====== DATA SUPPLIED
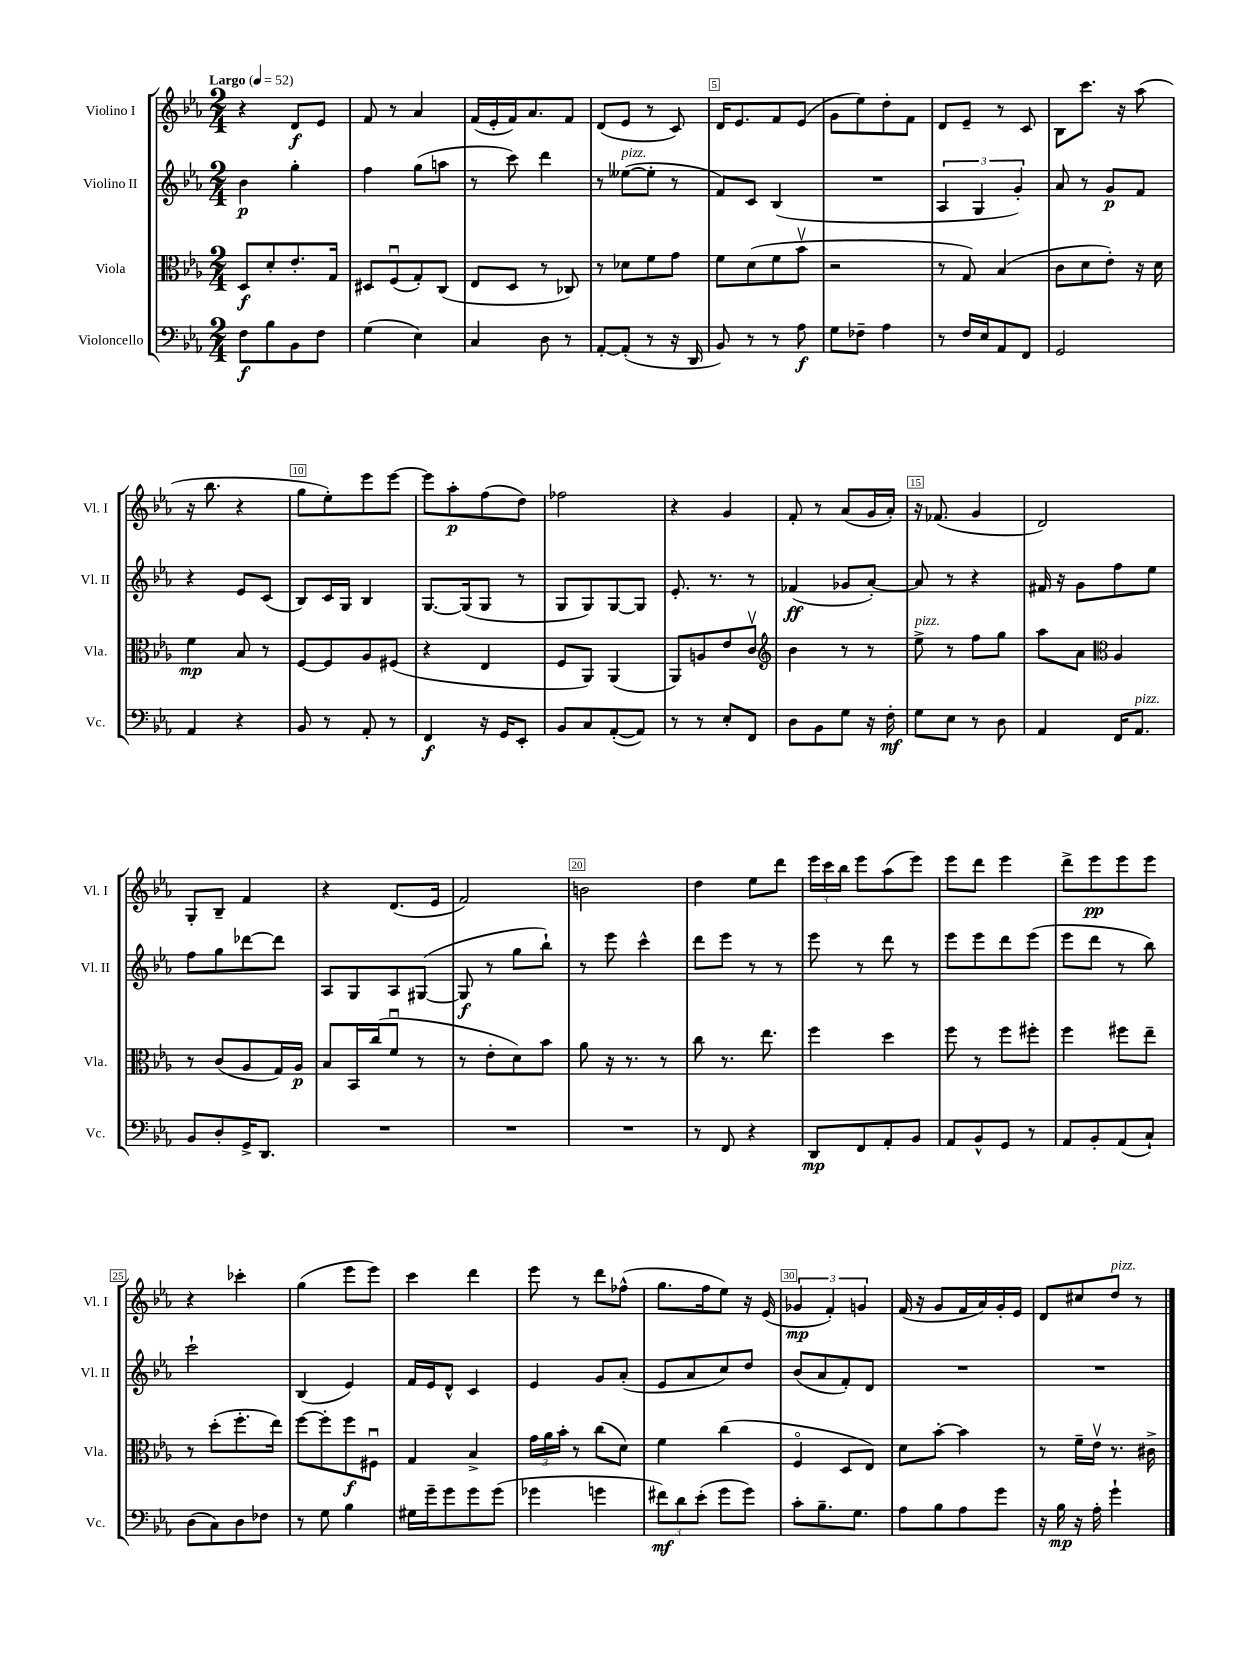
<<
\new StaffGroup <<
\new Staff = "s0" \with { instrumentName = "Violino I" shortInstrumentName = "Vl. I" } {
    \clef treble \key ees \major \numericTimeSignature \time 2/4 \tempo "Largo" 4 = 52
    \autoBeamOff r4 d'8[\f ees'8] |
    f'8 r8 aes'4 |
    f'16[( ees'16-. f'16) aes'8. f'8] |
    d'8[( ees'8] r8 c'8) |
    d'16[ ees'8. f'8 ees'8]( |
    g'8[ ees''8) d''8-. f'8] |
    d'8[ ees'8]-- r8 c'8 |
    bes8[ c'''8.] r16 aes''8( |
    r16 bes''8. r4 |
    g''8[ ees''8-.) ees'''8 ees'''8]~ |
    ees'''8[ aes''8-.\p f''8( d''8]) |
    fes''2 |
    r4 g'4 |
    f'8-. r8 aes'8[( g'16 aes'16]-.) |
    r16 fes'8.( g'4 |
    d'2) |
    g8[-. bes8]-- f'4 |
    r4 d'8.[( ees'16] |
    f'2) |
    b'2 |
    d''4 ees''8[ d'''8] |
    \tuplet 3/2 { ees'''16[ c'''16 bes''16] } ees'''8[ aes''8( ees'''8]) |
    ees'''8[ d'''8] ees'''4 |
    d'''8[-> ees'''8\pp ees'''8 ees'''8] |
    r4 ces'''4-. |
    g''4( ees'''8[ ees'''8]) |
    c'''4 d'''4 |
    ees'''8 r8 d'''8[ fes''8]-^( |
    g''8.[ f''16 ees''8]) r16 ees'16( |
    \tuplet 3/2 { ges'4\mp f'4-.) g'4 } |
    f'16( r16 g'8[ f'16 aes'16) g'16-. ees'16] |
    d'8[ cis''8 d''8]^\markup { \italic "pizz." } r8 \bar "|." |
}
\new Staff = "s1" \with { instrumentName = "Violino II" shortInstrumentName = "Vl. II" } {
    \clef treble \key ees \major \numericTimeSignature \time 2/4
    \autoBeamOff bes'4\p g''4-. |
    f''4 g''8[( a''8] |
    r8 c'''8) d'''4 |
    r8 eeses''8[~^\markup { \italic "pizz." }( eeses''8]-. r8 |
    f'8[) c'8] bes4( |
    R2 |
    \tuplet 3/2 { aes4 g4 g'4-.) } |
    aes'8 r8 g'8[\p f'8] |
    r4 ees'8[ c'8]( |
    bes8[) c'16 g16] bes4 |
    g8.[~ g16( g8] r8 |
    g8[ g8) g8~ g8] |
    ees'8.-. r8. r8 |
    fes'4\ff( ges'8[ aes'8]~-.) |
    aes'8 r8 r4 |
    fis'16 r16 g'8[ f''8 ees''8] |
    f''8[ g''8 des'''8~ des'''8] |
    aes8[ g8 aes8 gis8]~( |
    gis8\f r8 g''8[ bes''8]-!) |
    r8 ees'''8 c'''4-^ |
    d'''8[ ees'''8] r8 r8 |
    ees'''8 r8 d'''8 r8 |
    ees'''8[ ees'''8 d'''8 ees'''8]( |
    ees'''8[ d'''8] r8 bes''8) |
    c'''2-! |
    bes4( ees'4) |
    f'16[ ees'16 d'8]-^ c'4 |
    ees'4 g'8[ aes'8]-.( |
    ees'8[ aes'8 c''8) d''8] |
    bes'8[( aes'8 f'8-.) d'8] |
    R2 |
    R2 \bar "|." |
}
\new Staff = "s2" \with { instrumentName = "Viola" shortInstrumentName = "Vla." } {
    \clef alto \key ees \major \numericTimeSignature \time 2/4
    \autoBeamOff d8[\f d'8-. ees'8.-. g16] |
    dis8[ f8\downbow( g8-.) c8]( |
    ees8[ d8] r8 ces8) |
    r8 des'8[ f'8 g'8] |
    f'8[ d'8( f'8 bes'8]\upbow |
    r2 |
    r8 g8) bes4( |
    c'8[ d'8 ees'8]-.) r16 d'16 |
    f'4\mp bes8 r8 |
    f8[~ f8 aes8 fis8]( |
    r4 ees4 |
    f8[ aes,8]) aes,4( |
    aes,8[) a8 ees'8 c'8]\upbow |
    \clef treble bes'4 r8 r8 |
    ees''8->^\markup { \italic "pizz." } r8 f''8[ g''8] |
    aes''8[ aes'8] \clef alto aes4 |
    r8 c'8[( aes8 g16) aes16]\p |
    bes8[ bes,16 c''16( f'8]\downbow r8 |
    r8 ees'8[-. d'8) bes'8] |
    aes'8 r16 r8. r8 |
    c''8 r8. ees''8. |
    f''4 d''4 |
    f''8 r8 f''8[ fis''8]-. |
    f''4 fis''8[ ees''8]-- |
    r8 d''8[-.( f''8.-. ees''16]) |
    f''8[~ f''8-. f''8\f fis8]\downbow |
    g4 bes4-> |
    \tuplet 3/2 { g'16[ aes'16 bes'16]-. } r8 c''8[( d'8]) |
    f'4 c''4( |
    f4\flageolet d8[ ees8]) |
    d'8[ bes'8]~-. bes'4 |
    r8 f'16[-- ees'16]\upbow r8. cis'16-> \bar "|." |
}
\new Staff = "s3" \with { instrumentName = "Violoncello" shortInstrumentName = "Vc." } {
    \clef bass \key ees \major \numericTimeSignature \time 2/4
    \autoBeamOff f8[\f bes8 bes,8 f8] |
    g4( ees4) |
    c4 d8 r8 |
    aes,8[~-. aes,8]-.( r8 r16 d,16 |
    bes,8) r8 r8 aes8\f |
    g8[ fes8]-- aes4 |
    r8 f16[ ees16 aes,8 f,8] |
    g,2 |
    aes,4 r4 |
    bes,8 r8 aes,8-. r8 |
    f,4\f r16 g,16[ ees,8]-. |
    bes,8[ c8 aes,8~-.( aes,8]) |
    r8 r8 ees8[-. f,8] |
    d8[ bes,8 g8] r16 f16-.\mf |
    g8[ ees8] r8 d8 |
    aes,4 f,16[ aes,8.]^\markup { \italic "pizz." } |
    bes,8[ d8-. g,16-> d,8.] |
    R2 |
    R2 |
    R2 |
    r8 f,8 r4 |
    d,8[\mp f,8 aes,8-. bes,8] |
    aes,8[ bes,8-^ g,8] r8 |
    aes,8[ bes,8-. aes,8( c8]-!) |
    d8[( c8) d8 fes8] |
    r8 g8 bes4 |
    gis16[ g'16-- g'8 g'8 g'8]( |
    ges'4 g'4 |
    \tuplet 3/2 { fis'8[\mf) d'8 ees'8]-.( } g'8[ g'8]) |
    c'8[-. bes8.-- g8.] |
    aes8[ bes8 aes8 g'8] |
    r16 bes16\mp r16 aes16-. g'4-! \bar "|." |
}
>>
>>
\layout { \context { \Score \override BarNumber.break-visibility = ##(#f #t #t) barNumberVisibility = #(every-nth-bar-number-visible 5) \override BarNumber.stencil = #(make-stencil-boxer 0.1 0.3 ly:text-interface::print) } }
============
====== DATA SUPPLIED
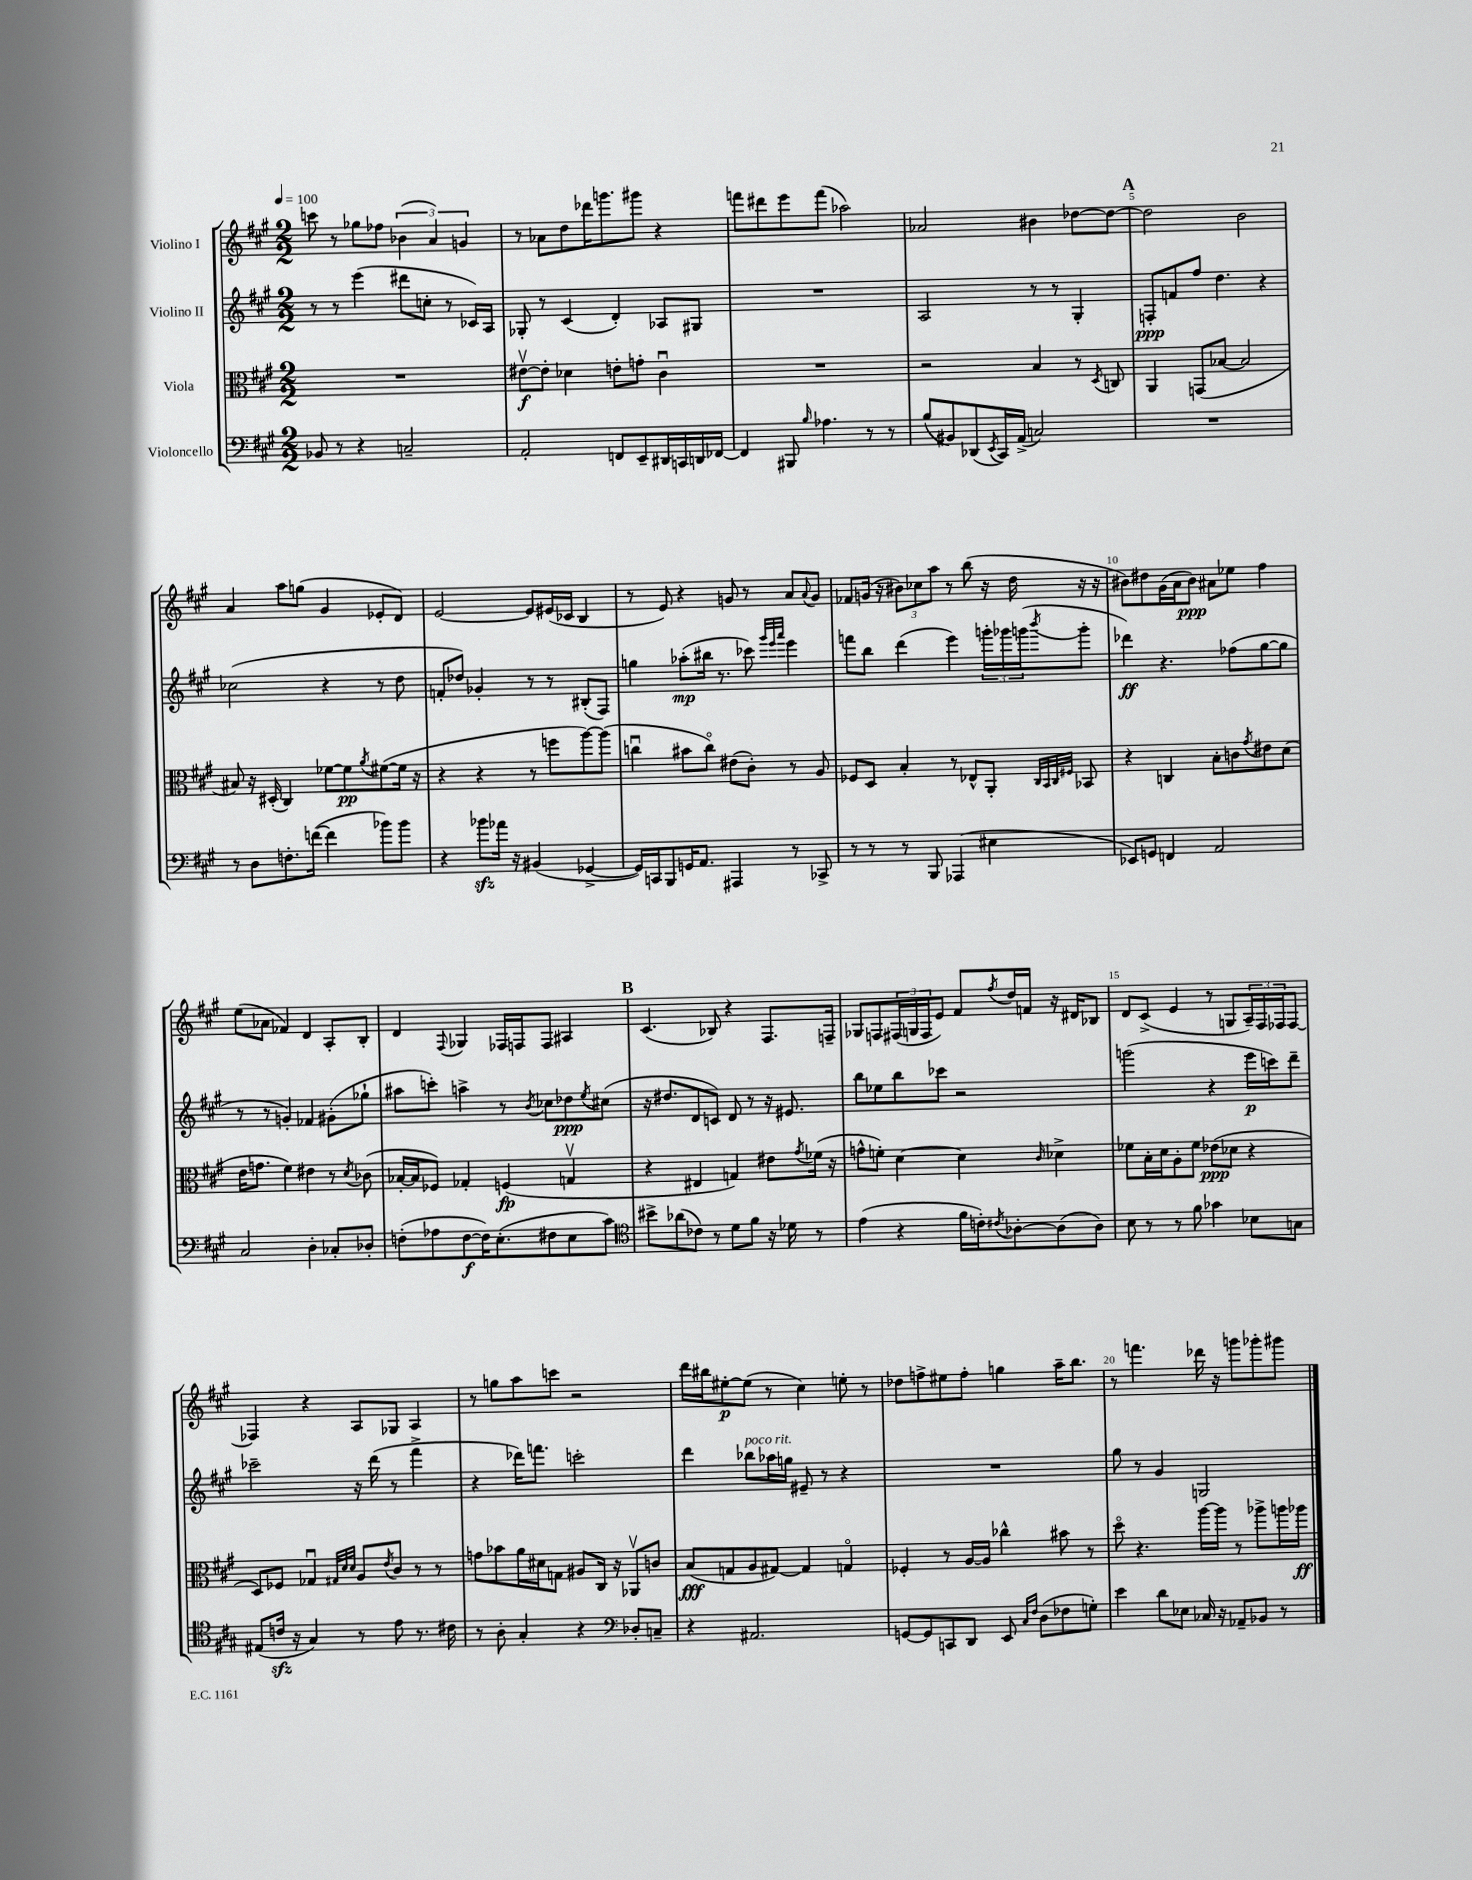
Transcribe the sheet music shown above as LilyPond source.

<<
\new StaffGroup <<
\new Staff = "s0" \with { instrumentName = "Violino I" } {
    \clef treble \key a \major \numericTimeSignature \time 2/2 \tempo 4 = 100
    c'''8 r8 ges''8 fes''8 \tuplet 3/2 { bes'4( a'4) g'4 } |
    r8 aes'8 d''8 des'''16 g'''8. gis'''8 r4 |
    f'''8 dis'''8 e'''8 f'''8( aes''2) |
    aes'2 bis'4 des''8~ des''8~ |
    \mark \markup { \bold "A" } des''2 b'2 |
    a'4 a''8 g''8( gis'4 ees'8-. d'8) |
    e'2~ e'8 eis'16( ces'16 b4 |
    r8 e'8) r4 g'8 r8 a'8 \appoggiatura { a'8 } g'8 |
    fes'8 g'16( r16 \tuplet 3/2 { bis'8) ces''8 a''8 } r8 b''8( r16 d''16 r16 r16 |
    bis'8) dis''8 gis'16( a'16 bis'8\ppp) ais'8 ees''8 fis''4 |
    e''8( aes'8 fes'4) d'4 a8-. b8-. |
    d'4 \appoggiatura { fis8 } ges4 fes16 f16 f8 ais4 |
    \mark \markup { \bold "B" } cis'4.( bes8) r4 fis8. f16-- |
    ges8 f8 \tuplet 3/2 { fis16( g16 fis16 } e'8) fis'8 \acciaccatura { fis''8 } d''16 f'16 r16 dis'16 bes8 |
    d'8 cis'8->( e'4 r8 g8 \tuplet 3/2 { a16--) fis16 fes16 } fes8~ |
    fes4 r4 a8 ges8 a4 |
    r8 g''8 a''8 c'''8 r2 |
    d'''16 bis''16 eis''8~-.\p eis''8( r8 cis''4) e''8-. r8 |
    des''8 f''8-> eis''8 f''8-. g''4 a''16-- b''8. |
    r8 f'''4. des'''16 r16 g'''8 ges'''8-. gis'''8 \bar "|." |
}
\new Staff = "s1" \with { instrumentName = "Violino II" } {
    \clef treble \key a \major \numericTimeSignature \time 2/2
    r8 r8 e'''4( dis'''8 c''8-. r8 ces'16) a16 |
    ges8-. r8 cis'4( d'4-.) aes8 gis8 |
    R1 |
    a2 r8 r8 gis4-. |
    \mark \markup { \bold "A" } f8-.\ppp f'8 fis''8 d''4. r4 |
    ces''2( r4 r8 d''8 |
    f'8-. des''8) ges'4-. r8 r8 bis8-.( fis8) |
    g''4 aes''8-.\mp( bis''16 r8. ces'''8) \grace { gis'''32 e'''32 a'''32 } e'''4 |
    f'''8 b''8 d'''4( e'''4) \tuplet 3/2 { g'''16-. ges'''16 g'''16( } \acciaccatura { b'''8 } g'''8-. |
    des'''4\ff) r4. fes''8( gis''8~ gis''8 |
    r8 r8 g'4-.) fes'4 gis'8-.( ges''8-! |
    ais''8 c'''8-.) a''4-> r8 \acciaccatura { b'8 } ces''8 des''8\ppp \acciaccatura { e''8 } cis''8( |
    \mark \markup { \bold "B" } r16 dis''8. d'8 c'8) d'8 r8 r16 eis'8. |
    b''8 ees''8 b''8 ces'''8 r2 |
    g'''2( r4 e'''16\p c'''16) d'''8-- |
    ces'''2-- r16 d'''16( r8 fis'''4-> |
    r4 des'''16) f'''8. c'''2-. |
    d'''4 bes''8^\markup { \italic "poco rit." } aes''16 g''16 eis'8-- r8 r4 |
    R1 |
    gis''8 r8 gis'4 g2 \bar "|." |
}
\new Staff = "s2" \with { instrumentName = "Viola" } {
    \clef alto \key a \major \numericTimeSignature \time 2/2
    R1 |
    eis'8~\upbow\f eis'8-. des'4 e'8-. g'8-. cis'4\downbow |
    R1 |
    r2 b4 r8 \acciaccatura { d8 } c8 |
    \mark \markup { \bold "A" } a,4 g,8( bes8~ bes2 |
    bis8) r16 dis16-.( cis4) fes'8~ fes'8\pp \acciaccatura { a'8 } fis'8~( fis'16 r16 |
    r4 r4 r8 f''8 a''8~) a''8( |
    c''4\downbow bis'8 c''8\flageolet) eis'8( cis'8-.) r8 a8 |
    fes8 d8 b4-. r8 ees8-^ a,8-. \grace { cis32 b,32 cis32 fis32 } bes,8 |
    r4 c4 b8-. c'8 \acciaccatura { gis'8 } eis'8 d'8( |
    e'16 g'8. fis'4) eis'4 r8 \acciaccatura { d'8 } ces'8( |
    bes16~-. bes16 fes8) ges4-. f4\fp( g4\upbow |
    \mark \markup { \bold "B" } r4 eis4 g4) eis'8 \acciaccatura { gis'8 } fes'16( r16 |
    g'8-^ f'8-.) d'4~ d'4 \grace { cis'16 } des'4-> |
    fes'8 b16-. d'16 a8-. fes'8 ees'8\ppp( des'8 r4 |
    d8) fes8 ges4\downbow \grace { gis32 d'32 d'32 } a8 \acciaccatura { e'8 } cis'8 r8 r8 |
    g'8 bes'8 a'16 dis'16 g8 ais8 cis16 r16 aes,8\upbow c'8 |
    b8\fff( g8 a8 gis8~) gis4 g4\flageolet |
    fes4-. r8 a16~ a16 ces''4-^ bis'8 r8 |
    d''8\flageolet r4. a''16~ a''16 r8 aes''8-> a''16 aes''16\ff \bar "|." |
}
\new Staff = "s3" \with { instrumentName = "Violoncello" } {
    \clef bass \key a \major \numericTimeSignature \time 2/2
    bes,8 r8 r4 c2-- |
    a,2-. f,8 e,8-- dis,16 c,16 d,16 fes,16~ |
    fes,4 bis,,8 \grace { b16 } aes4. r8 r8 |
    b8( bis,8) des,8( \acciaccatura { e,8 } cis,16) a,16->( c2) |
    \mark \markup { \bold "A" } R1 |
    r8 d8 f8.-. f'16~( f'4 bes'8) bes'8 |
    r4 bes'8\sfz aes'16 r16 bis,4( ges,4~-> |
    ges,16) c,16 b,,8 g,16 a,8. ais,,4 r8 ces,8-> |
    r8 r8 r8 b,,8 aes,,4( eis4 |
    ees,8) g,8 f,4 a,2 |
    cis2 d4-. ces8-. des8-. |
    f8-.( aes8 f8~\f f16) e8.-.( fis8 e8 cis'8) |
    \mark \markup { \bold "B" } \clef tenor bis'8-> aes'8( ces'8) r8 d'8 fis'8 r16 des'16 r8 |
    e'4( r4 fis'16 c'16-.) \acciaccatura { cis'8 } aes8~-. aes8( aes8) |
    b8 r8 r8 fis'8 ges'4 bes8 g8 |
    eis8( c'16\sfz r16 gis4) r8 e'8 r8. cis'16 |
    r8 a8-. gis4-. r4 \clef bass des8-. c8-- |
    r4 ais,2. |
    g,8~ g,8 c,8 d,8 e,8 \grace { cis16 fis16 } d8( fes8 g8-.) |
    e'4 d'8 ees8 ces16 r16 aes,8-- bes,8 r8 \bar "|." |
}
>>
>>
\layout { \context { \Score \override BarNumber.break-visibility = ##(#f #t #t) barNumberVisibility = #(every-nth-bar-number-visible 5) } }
============
Copy out every line of the records above that contains the string "with".

\new Staff = "s0" \with { instrumentName = "Violino I" shortInstrumentName = "Vl. I" } {
\new Staff = "s1" \with { instrumentName = "Violino II" shortInstrumentName = "Vl. II" } {
\new Staff = "s2" \with { instrumentName = "Viola" shortInstrumentName = "Vla." } {
\new Staff = "s3" \with { instrumentName = "Violoncello" shortInstrumentName = "Vc." } {
\new Staff = "s0" \with { instrumentName = "Violino I" } {
\new Staff = "s1" \with { instrumentName = "Violino II" } {
\new Staff = "s2" \with { instrumentName = "Viola" } {
\new Staff = "s3" \with { instrumentName = "Violoncello" } {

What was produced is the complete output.